____ Records to process

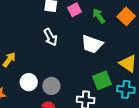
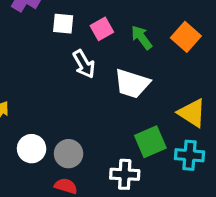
white arrow: (51, 37) -> (84, 64), moved

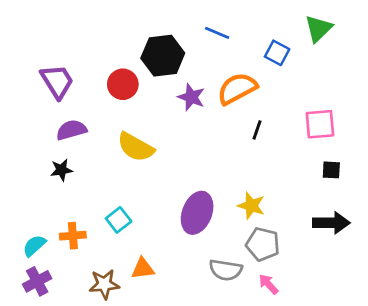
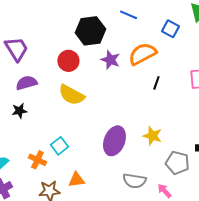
red circle: (123, 84) -> (68, 61), moved
orange cross: (73, 236) -> (37, 160), moved, turned 30
gray pentagon: (263, 244) -> (177, 163), moved

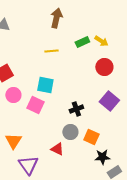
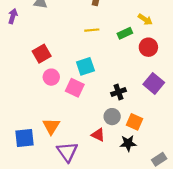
green rectangle: (82, 42) -> (125, 33), moved
cyan square: (45, 85) -> (85, 66), turned -30
black star: (102, 157) -> (128, 143), moved

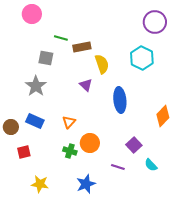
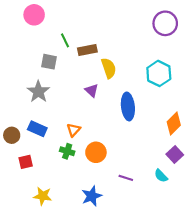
green line: (61, 38) -> (65, 40), turned 48
cyan hexagon: (142, 58) -> (159, 73), moved
purple square: (134, 145) -> (175, 154), moved
green cross: (70, 151) -> (67, 151), moved

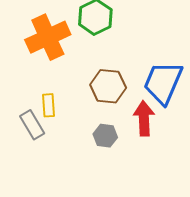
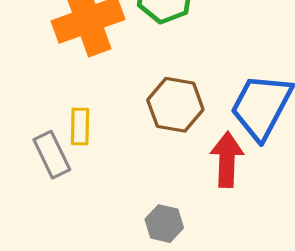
gray hexagon: (105, 136) -> (164, 224), moved

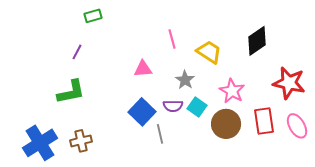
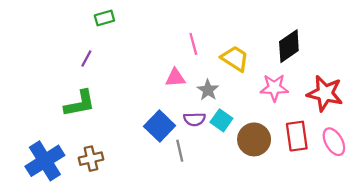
pink triangle: (143, 69) -> (175, 78), moved
pink star: (232, 91) -> (274, 88), moved, turned -30

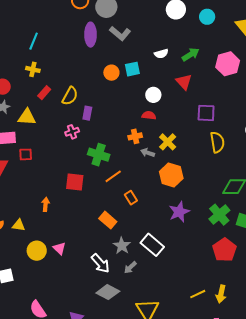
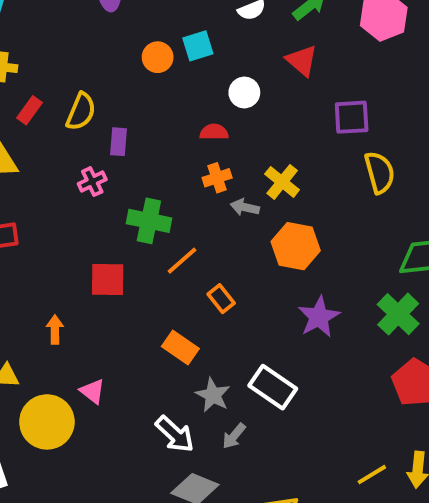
red semicircle: (149, 115) -> (214, 132), moved
pink triangle: (59, 248) -> (92, 391), moved
yellow circle: (37, 251) -> (47, 422), size x1.4

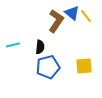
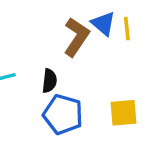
yellow line: (86, 16) -> (127, 29), turned 32
blue pentagon: (48, 67) -> (63, 114), turned 30

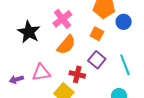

________

Problem statement: Copy out exactly the lines from the one with "pink star: (232, 91)" through the end of the listing, both ends included, omitting any picture.

Written solution:
pink star: (232, 91) -> (274, 88), moved, turned -30

red semicircle: (149, 115) -> (214, 132), moved
pink triangle: (59, 248) -> (92, 391), moved
yellow circle: (37, 251) -> (47, 422), size x1.4

yellow line: (86, 16) -> (127, 29), turned 32
blue pentagon: (48, 67) -> (63, 114), turned 30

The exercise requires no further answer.